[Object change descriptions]
┄┄┄┄┄┄┄┄┄┄┄┄┄┄┄┄┄┄┄┄

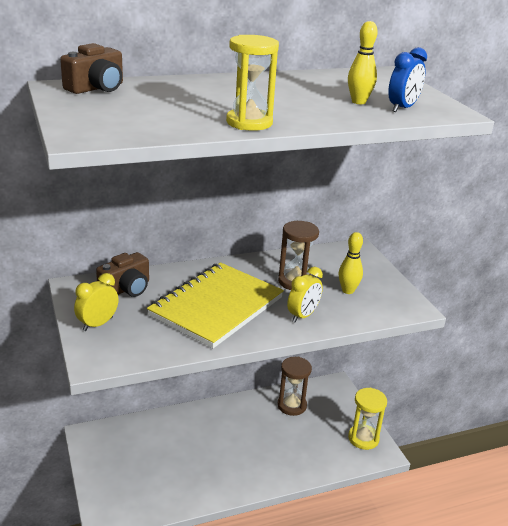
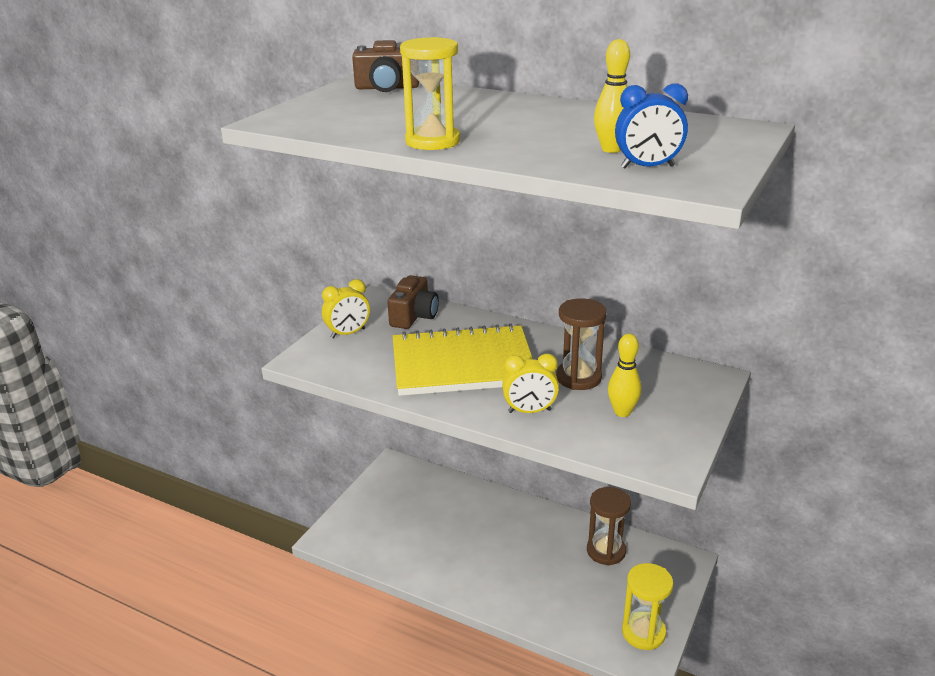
camera: 50 degrees right, 0 degrees up
(97, 324) = (348, 333): yellow clock -> yellow clock turned 150 degrees clockwise
(126, 289) = (414, 316): brown camera -> brown camera turned 75 degrees counterclockwise

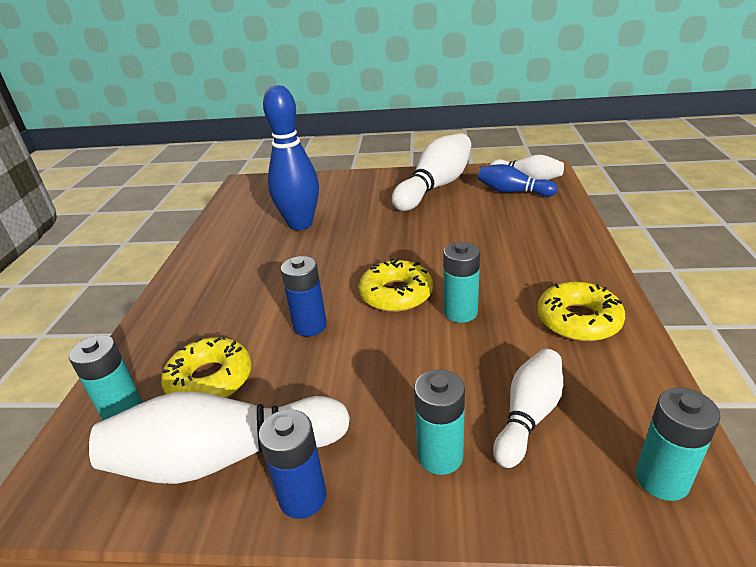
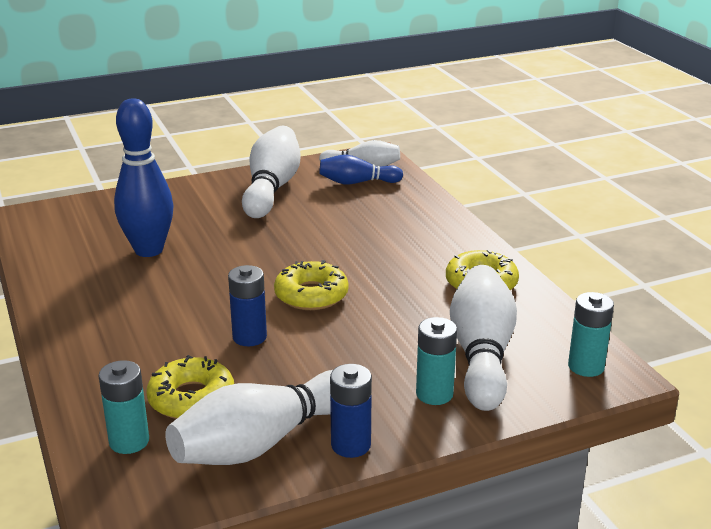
camera: 30 degrees left, 5 degrees down
(460, 312) = (381, 297): turquoise battery -> none
(528, 416) = (481, 354): white bowling pin -> white bowling pin, size x1.68

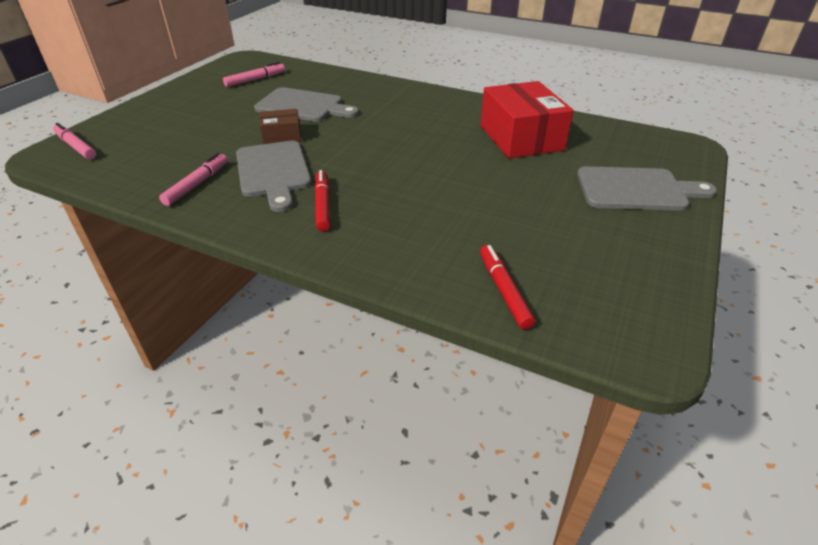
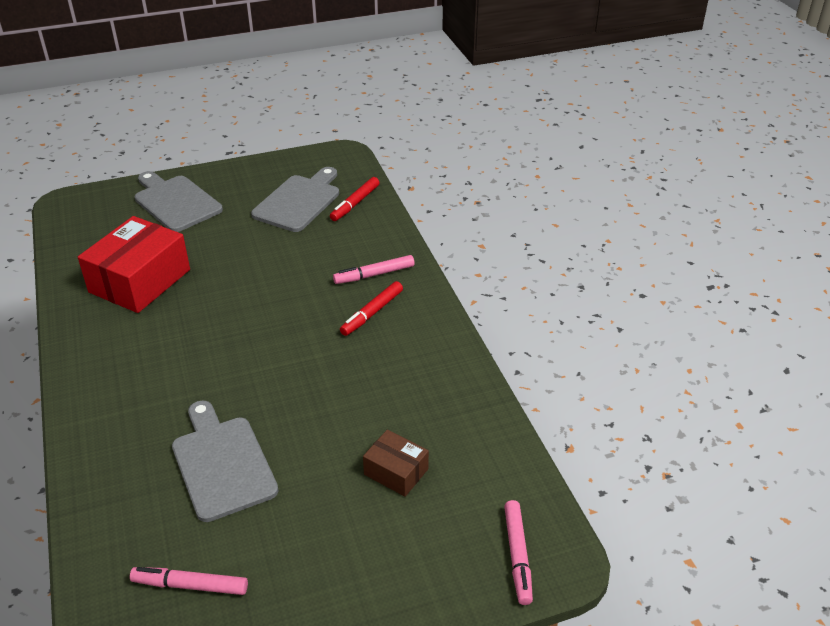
camera: 135 degrees left, 0 degrees up
(197, 184) = (440, 398): pink marker -> pink marker (374, 275)
(273, 172) = (367, 372): grey cutting board -> grey cutting board (299, 201)
(282, 136) = (306, 420): brown box -> brown box (396, 472)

┄┄┄┄┄┄┄┄┄┄┄┄┄┄┄┄┄┄┄┄

Reproduce the data verbatim and omit each image.

Exercise answer:
camera: 50 degrees right, 0 degrees up
(97, 324) = (348, 333): yellow clock -> yellow clock turned 150 degrees clockwise
(126, 289) = (414, 316): brown camera -> brown camera turned 75 degrees counterclockwise

camera: 30 degrees left, 5 degrees down
(460, 312) = (381, 297): turquoise battery -> none
(528, 416) = (481, 354): white bowling pin -> white bowling pin, size x1.68

camera: 135 degrees left, 0 degrees up
(197, 184) = (440, 398): pink marker -> pink marker (374, 275)
(273, 172) = (367, 372): grey cutting board -> grey cutting board (299, 201)
(282, 136) = (306, 420): brown box -> brown box (396, 472)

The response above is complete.